WORK ITEM
Note each line in the data below that holds "green", and copy it.

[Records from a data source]

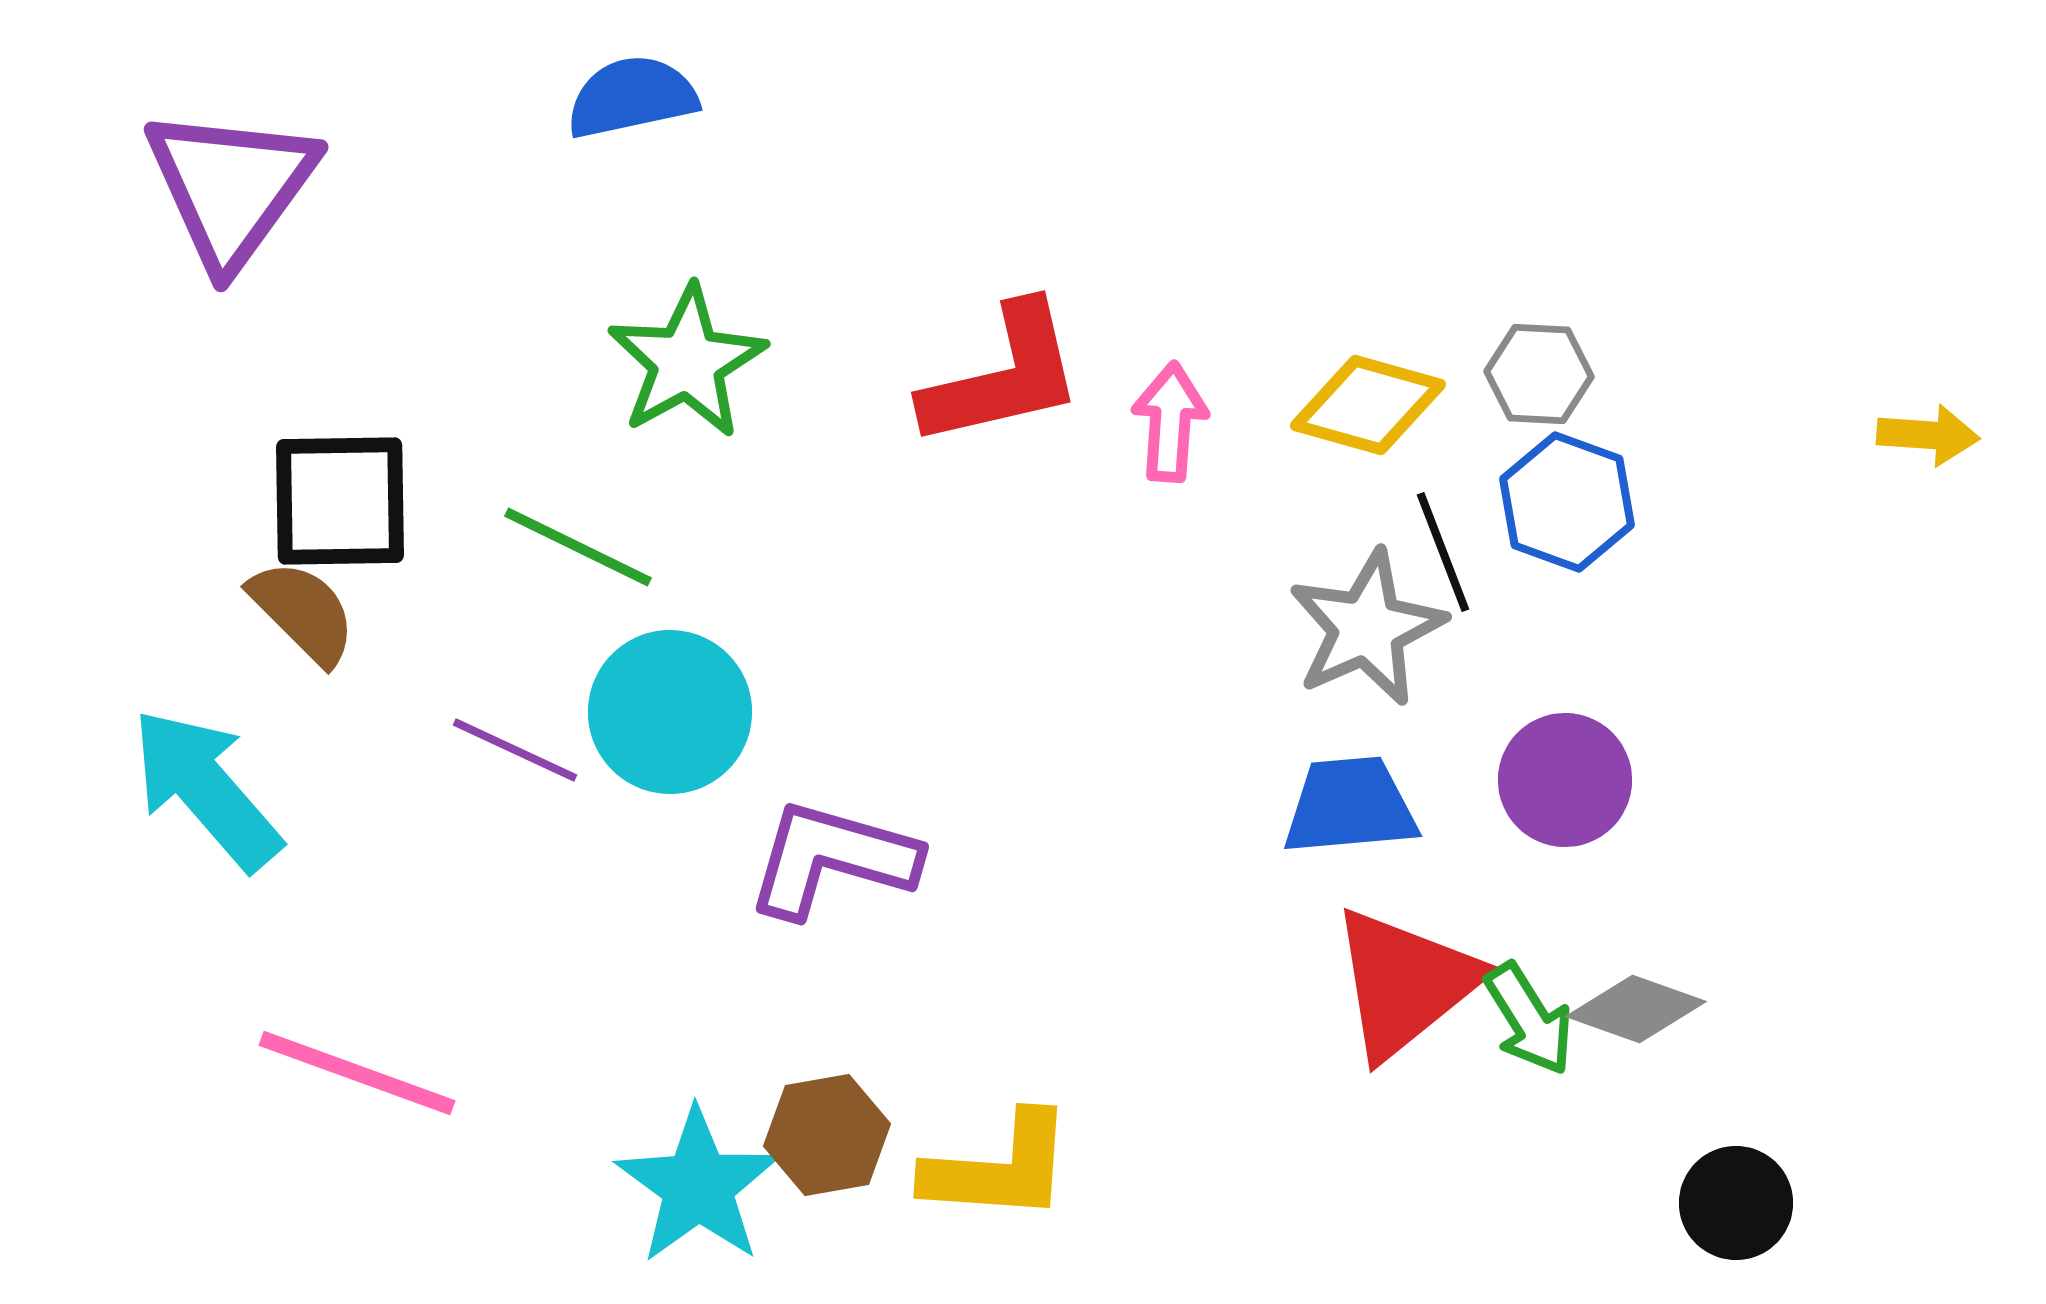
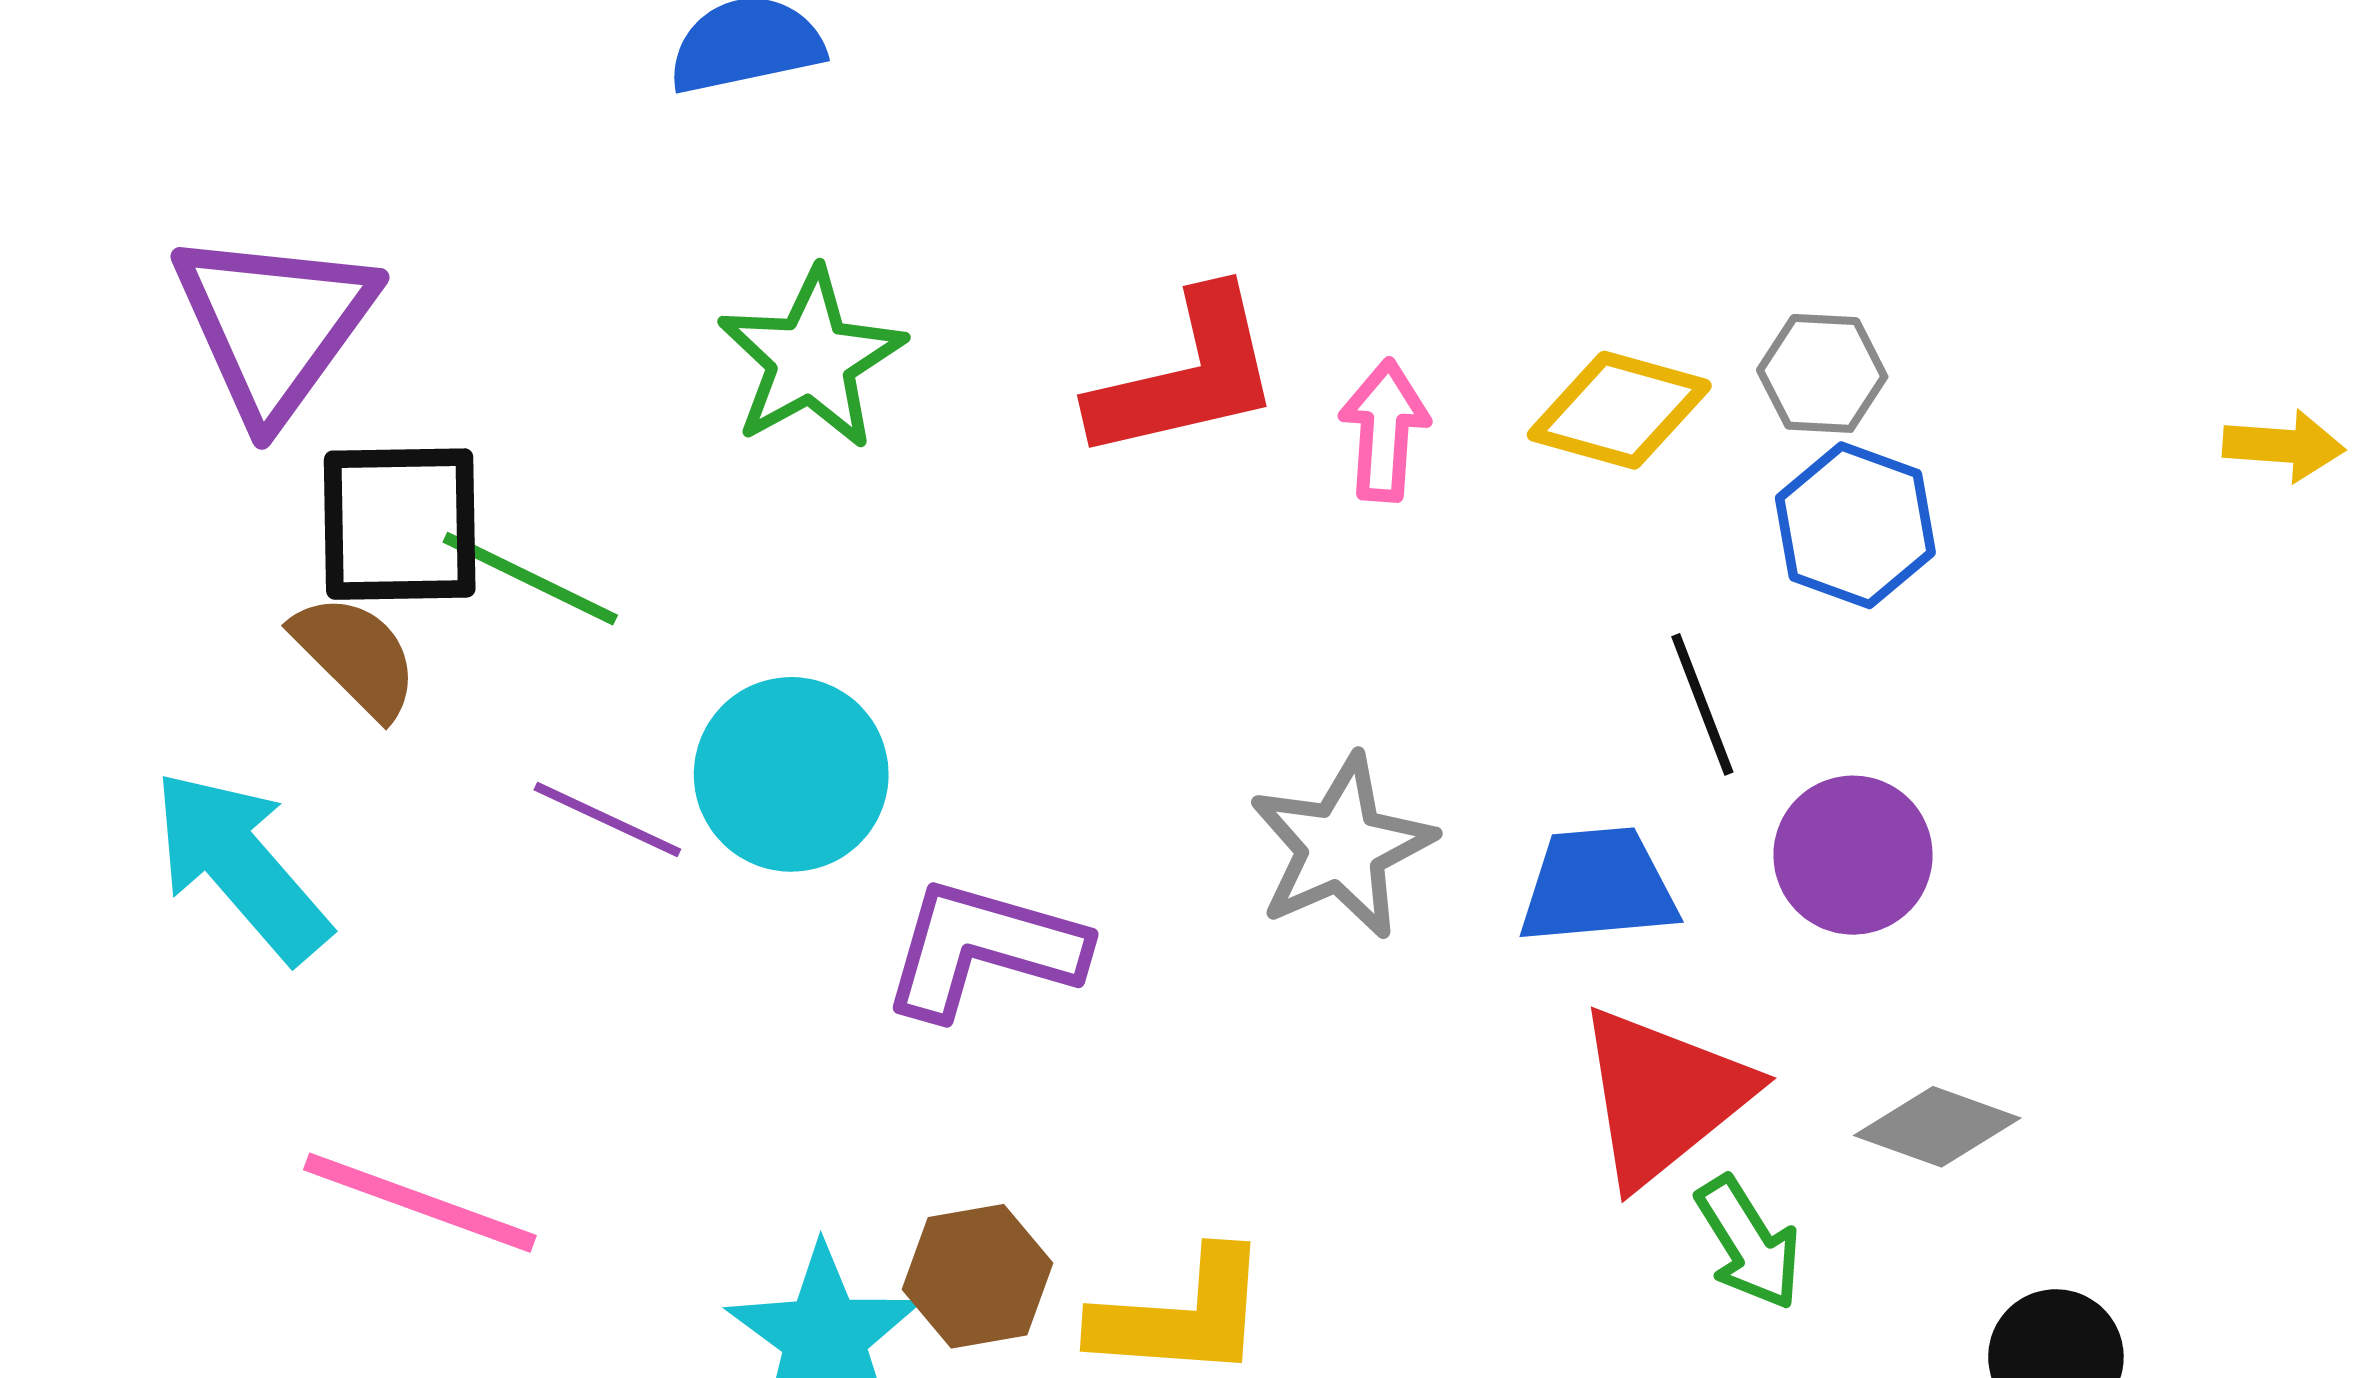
purple triangle: (231, 187) -> (274, 325), moved
green line: (578, 547) -> (530, 579), moved
black line: (1443, 552) -> (1702, 704), moved
gray star: (1367, 628) -> (1342, 847), moved
green arrow: (1529, 1019) -> (1749, 1243), moved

YOUR SOLUTION
green line: (578, 547) -> (530, 579), moved
green arrow: (1529, 1019) -> (1749, 1243), moved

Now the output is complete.